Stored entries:
((
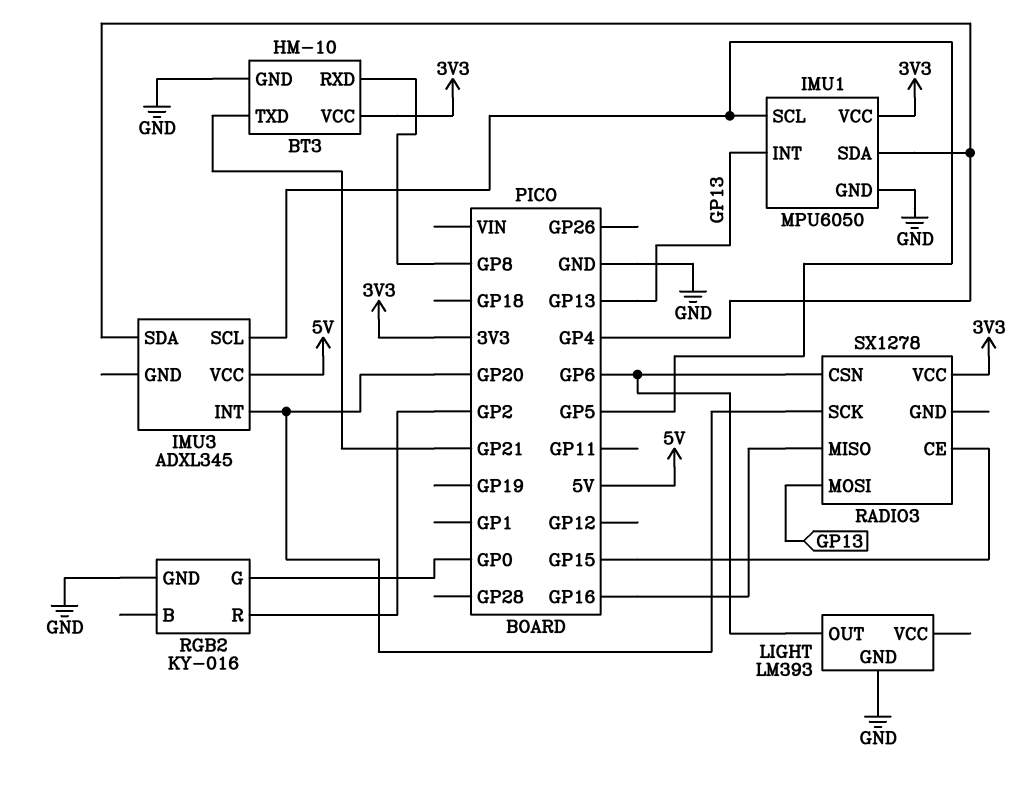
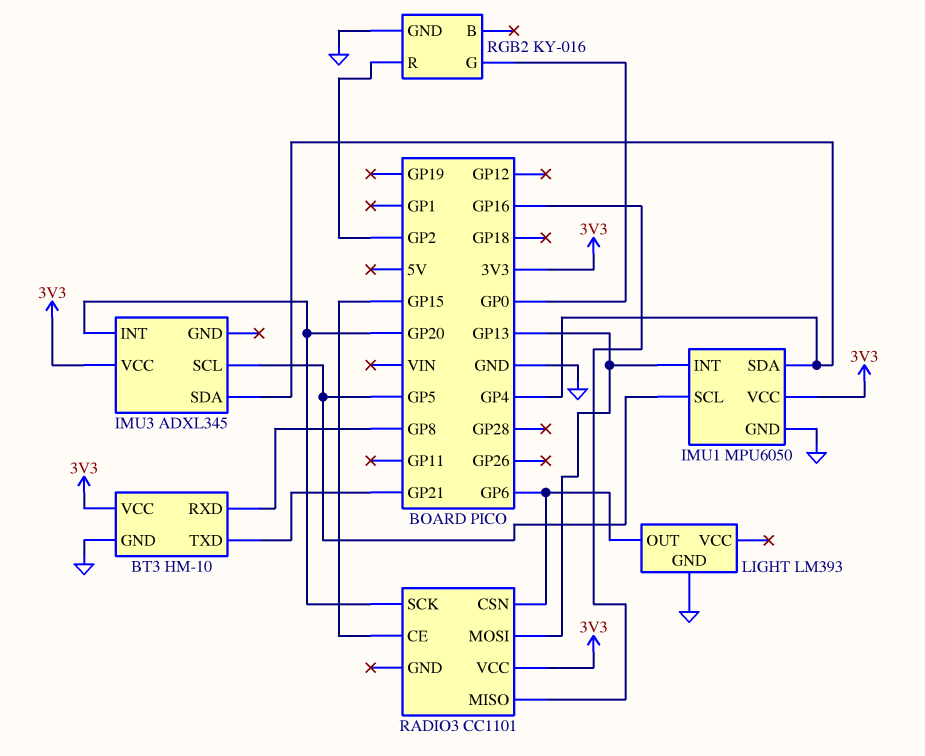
IMU3 pin VCC: 5V -> 3V3
RADIO3: SX1278 -> CC1101

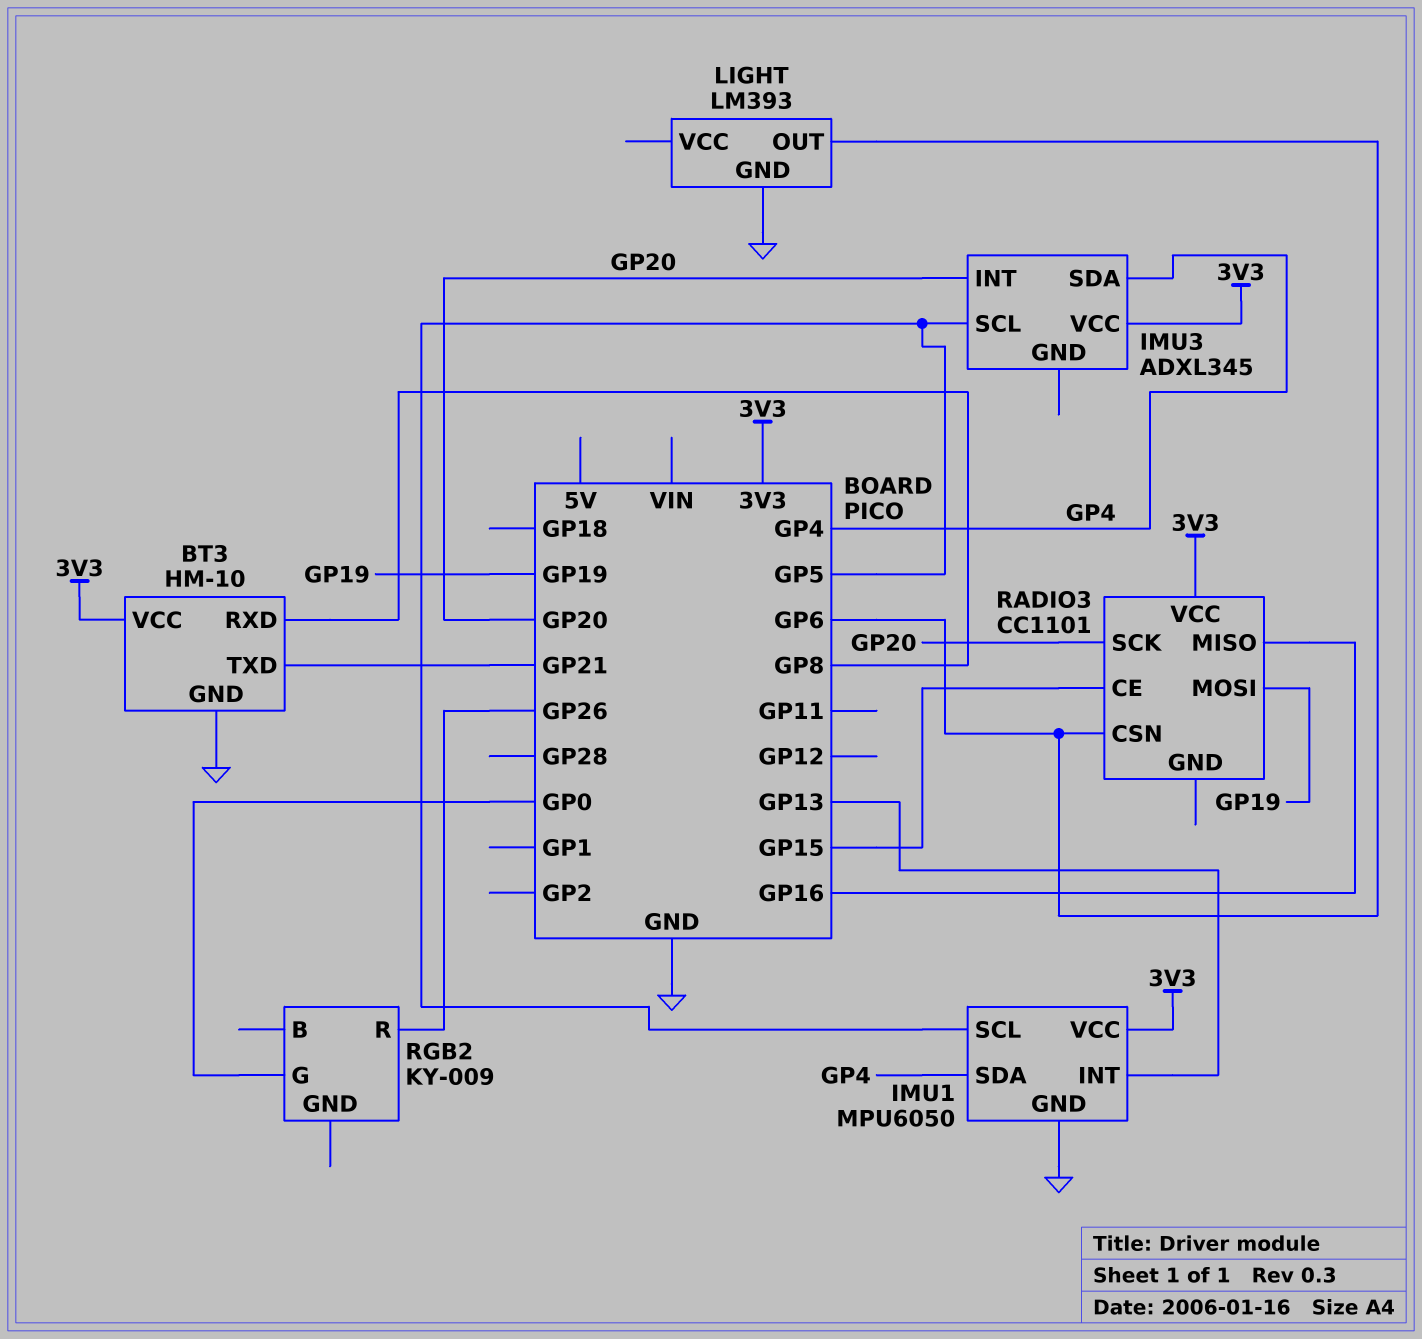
RADIO3 pin MOSI: GP13 -> GP19
RGB2: KY-016 -> KY-009
RGB2 pin GND: GND -> none
RGB2 pin R: GP2 -> GP26

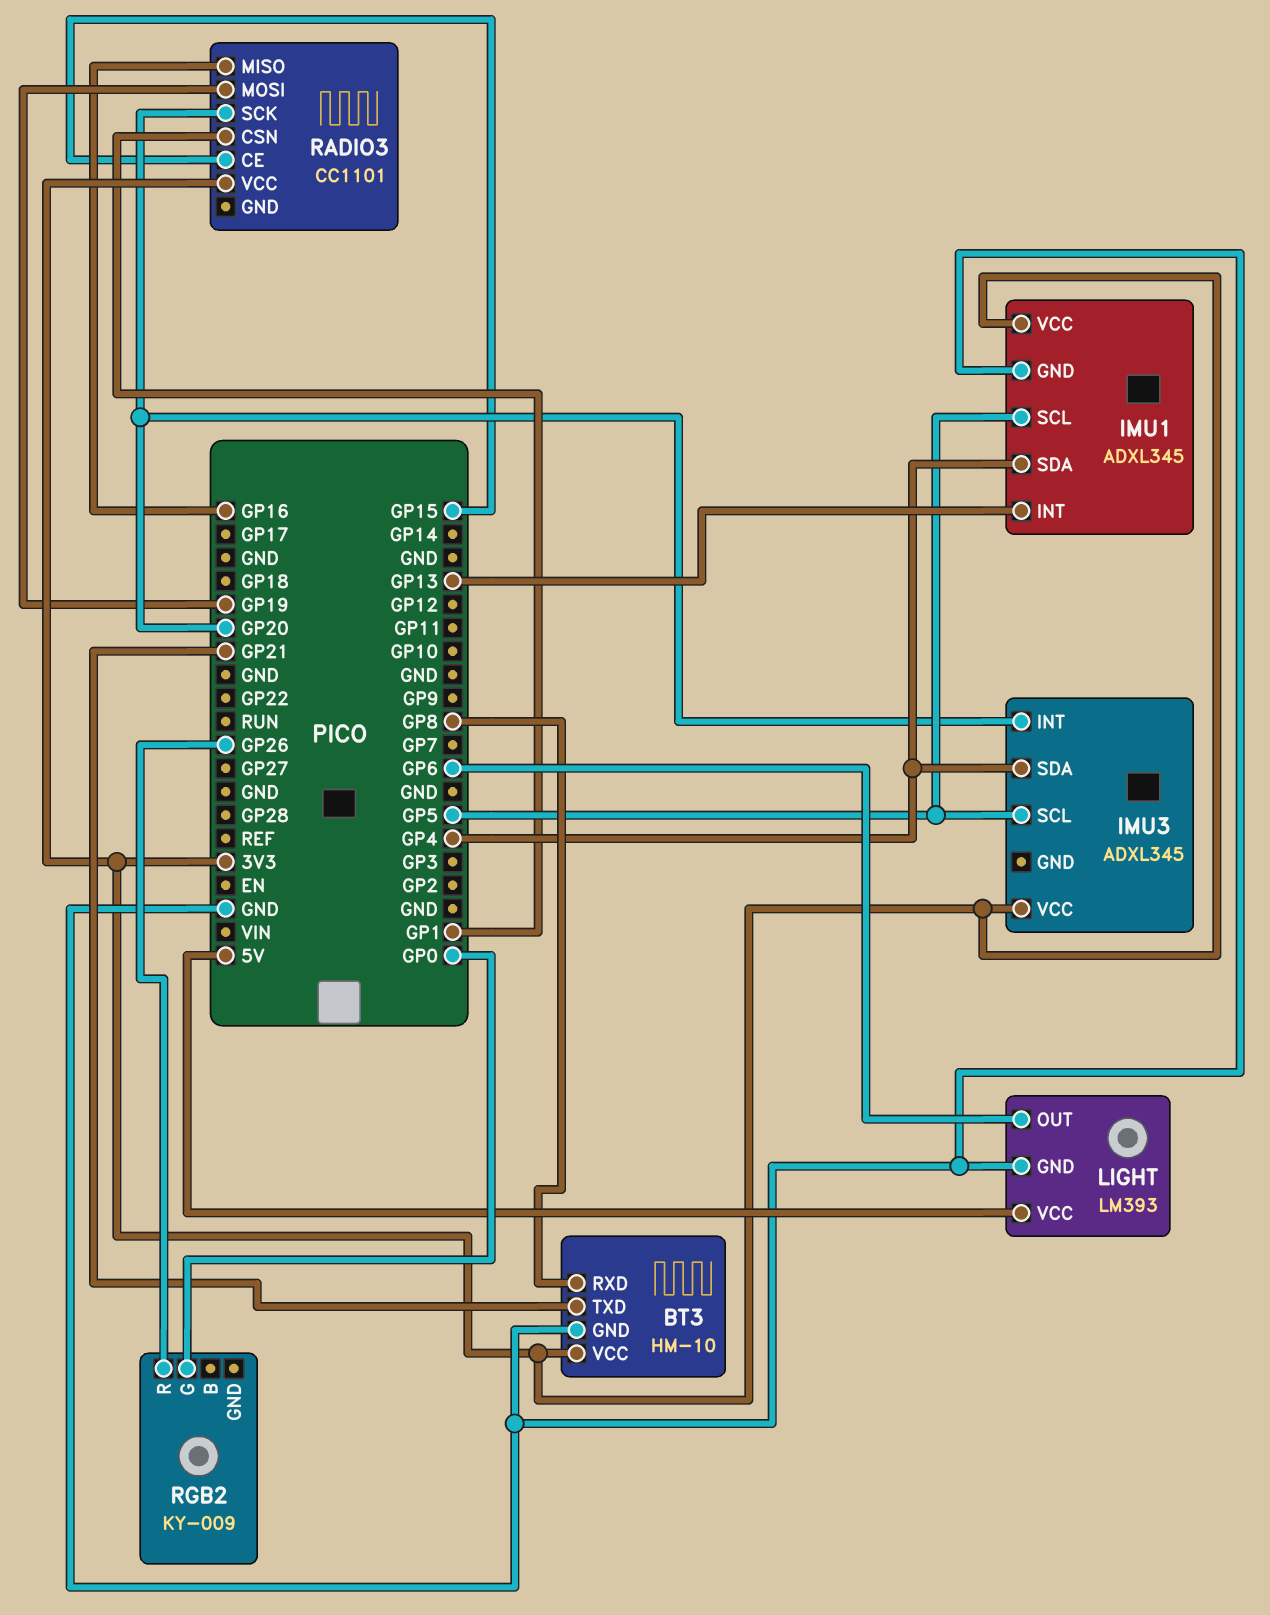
IMU1: MPU6050 -> ADXL345
LIGHT pin VCC: none -> 5V
RADIO3 pin CSN: GP6 -> GP1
))
• _Exercise description_: Output the entries above exactly as given, but strip out the pictures.

• _Written solution_:
IMU3 pin VCC: 5V -> 3V3
RADIO3: SX1278 -> CC1101

RADIO3 pin MOSI: GP13 -> GP19
RGB2: KY-016 -> KY-009
RGB2 pin GND: GND -> none
RGB2 pin R: GP2 -> GP26

IMU1: MPU6050 -> ADXL345
LIGHT pin VCC: none -> 5V
RADIO3 pin CSN: GP6 -> GP1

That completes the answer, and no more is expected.